_INSTRUCTIONS TO FOLLOW_. Print the records below exactly, from the line containing "yellow capsule [198,369,258,438]" down to the line containing "yellow hammer [600,91,666,155]", both lines included, and omit every picture.
SUPPLIED DATA Block Start
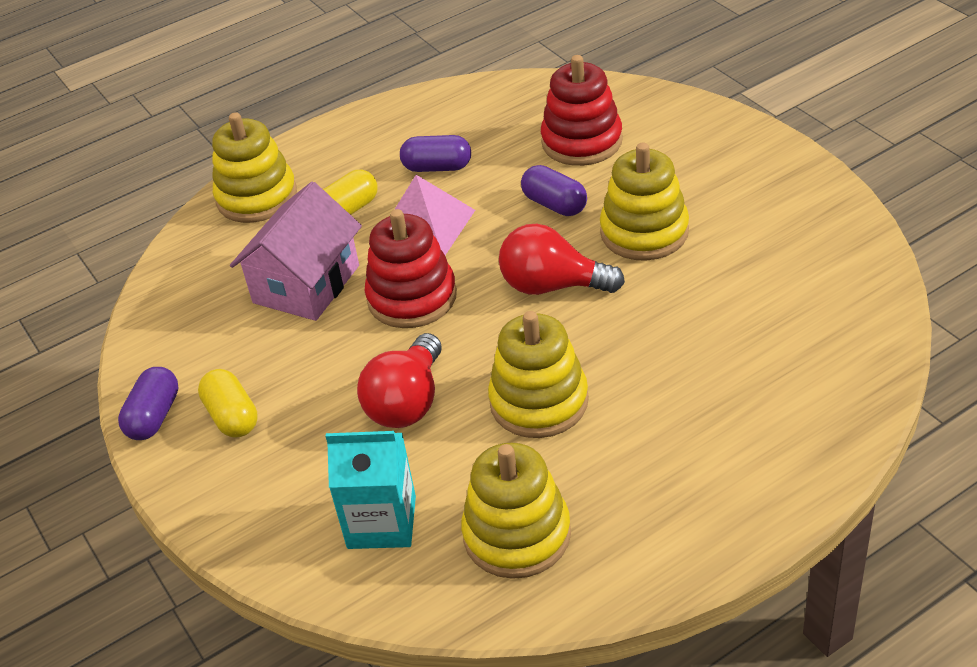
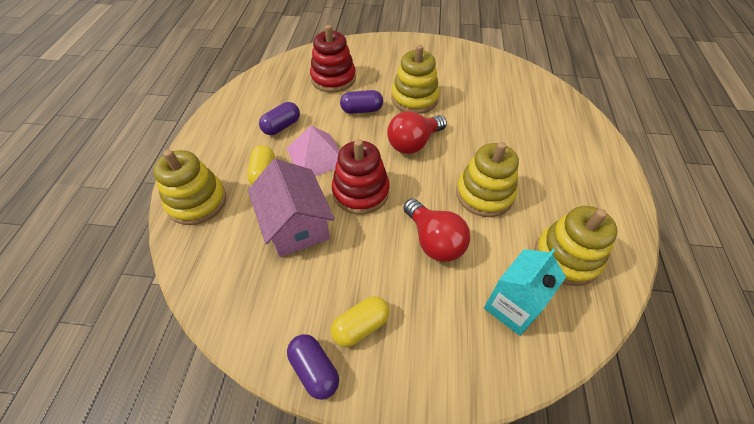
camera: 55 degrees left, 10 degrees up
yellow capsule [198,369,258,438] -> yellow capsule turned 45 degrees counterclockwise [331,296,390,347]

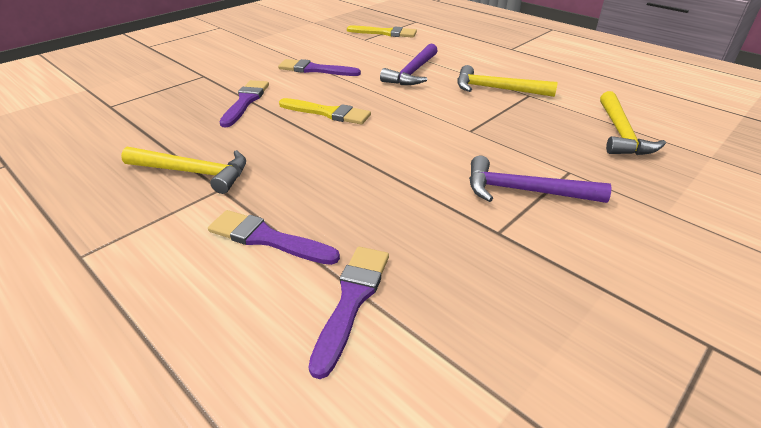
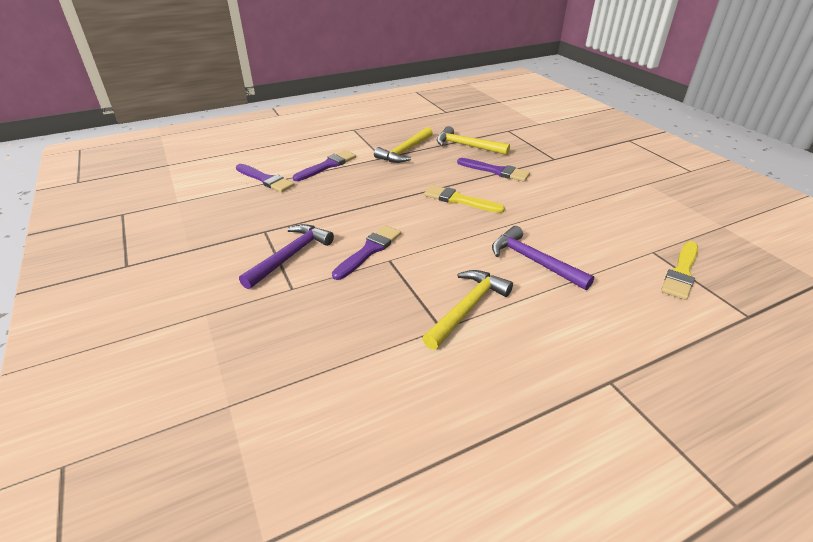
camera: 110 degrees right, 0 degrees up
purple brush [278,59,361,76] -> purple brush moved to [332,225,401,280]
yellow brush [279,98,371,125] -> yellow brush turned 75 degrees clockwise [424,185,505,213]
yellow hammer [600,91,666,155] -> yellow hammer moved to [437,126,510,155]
SUPPLIED DATA Block End
SUPPLIED DATA Block Start
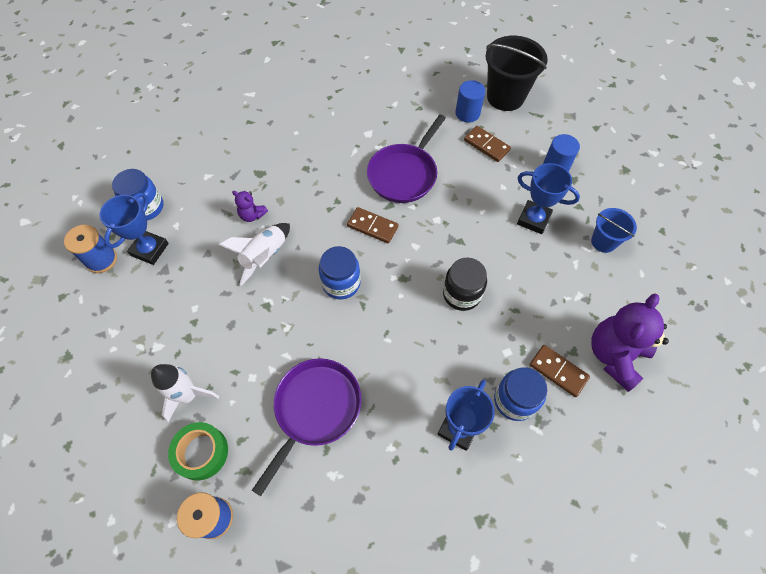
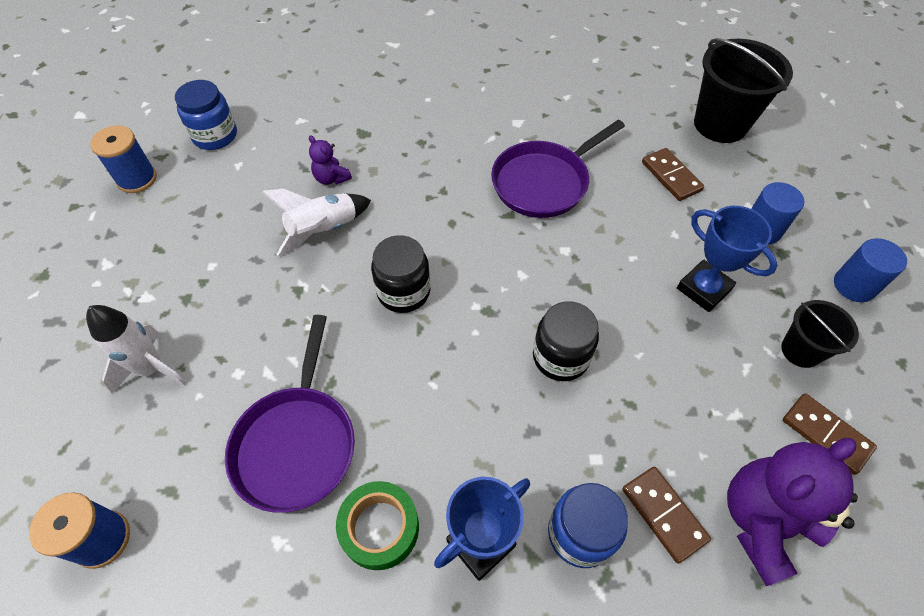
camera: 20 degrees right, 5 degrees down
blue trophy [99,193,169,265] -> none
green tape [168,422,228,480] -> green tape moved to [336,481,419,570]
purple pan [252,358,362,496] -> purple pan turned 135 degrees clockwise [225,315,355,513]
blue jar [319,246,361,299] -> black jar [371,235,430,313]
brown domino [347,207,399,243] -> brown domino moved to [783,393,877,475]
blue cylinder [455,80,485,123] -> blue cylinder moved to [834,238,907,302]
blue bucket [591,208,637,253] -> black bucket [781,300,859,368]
SUPPLIED DATA Block End
_ANSWER TO THIS TASK_.
yellow capsule [198,369,258,438] -> yellow capsule turned 45 degrees counterclockwise [331,296,390,347]

camera: 110 degrees right, 0 degrees up
purple brush [278,59,361,76] -> purple brush moved to [332,225,401,280]
yellow brush [279,98,371,125] -> yellow brush turned 75 degrees clockwise [424,185,505,213]
yellow hammer [600,91,666,155] -> yellow hammer moved to [437,126,510,155]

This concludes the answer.